Exercise aim:
Lines that include "blue" make up the answer; copy all of them from the data below.

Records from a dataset
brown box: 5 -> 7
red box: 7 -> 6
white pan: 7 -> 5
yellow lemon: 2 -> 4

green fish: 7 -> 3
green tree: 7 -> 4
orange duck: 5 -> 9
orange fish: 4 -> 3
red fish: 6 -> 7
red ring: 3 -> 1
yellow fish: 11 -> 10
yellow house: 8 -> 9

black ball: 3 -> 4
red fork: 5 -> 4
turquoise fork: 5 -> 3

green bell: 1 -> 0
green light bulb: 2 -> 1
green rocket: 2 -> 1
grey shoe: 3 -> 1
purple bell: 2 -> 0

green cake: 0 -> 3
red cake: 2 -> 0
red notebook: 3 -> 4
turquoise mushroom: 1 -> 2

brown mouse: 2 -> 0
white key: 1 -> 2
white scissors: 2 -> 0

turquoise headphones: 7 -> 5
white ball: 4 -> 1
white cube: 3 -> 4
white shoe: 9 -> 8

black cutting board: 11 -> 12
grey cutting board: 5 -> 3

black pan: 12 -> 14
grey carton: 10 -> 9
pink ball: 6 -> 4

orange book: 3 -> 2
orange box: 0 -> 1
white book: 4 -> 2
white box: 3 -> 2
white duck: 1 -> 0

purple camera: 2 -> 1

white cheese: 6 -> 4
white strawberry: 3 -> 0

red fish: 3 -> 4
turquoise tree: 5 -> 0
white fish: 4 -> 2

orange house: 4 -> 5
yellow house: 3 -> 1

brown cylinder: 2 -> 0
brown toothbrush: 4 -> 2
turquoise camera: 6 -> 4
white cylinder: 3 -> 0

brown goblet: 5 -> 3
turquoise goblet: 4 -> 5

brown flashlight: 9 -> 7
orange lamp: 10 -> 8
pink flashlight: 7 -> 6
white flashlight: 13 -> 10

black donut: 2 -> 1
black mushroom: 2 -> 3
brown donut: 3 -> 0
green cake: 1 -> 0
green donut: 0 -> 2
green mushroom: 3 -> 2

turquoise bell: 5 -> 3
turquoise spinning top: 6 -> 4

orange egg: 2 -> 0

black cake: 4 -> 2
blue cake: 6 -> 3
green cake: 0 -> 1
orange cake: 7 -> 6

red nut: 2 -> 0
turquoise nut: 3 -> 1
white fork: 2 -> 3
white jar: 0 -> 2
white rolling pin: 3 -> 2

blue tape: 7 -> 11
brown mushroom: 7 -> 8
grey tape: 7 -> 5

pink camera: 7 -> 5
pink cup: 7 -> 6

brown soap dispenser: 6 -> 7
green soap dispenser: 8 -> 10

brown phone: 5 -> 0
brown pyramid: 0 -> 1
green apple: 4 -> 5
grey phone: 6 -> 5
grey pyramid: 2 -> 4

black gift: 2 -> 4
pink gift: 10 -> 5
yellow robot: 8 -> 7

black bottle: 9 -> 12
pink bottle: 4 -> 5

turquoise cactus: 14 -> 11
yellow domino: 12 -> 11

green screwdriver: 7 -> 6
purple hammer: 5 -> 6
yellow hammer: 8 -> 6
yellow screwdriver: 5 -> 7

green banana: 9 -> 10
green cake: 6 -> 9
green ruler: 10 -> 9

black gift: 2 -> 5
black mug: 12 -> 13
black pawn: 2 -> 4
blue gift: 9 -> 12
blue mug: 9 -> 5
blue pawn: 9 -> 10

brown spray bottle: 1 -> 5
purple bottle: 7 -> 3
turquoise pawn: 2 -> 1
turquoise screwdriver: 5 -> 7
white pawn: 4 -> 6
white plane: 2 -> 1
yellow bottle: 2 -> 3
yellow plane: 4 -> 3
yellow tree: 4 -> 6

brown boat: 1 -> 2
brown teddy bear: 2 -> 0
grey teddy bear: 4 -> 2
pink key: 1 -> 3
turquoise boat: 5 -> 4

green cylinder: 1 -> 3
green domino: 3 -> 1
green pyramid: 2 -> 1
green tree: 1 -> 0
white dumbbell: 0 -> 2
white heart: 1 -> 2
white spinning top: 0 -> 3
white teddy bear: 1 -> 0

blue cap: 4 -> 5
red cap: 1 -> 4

Completed exercise:
blue cake: 6 -> 3
blue tape: 7 -> 11
blue gift: 9 -> 12
blue mug: 9 -> 5
blue pawn: 9 -> 10
blue cap: 4 -> 5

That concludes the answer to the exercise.